> _WHAT THE TASK ASKS_: Exclude all pictures, then copy each of the records exactly as written.

(Before and after images)
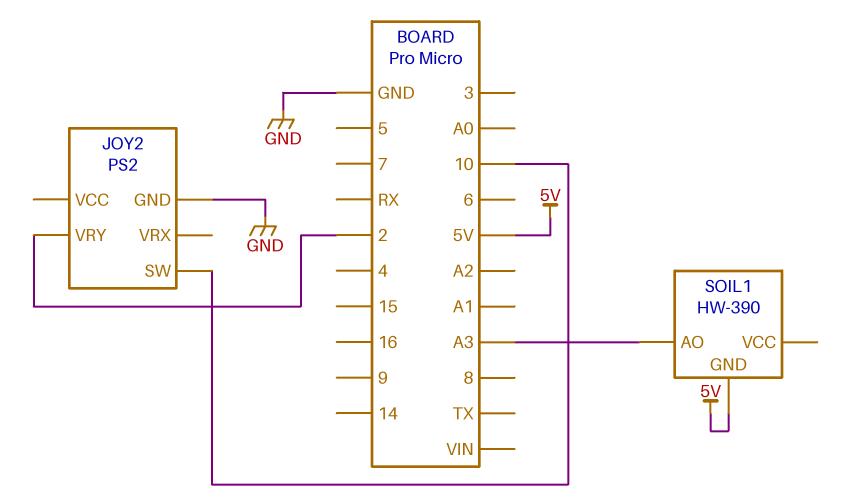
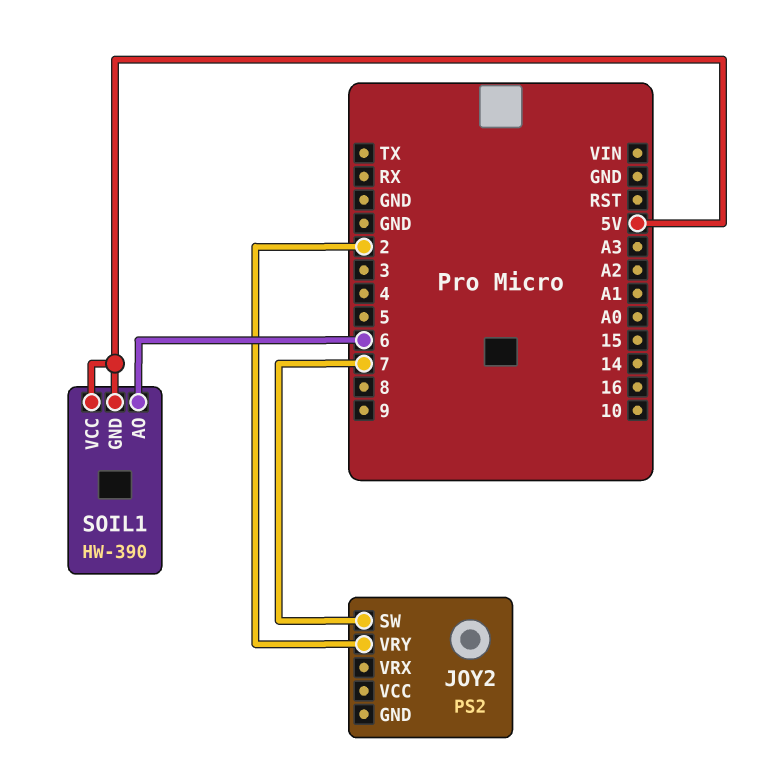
JOY2 pin GND: GND -> none
JOY2 pin SW: 10 -> 7
SOIL1 pin AO: A3 -> 6
SOIL1 pin VCC: none -> 5V

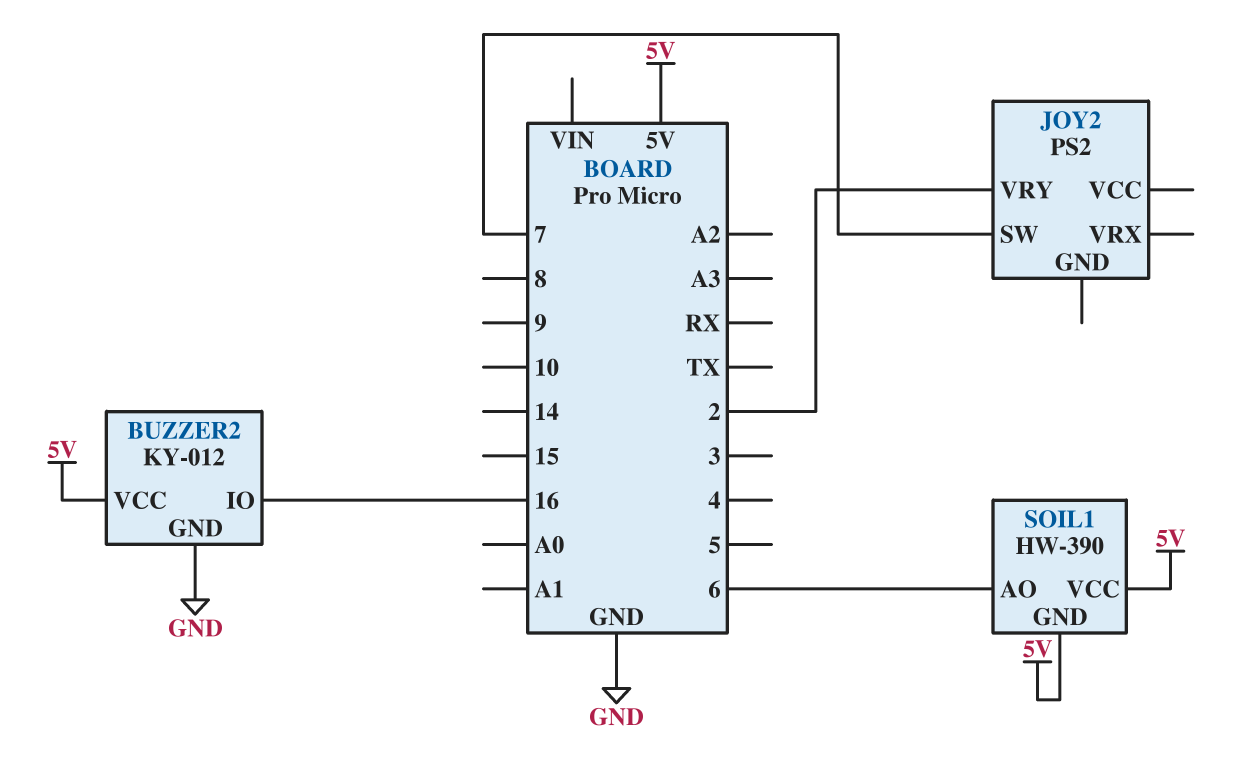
BUZZER2: none -> KY-012
BUZZER2 pin GND: none -> GND
BUZZER2 pin IO: none -> 16
BUZZER2 pin VCC: none -> 5V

> _ANSWER TO THE PROBLEM_:
JOY2 pin GND: GND -> none
JOY2 pin SW: 10 -> 7
SOIL1 pin AO: A3 -> 6
SOIL1 pin VCC: none -> 5V

BUZZER2: none -> KY-012
BUZZER2 pin GND: none -> GND
BUZZER2 pin IO: none -> 16
BUZZER2 pin VCC: none -> 5V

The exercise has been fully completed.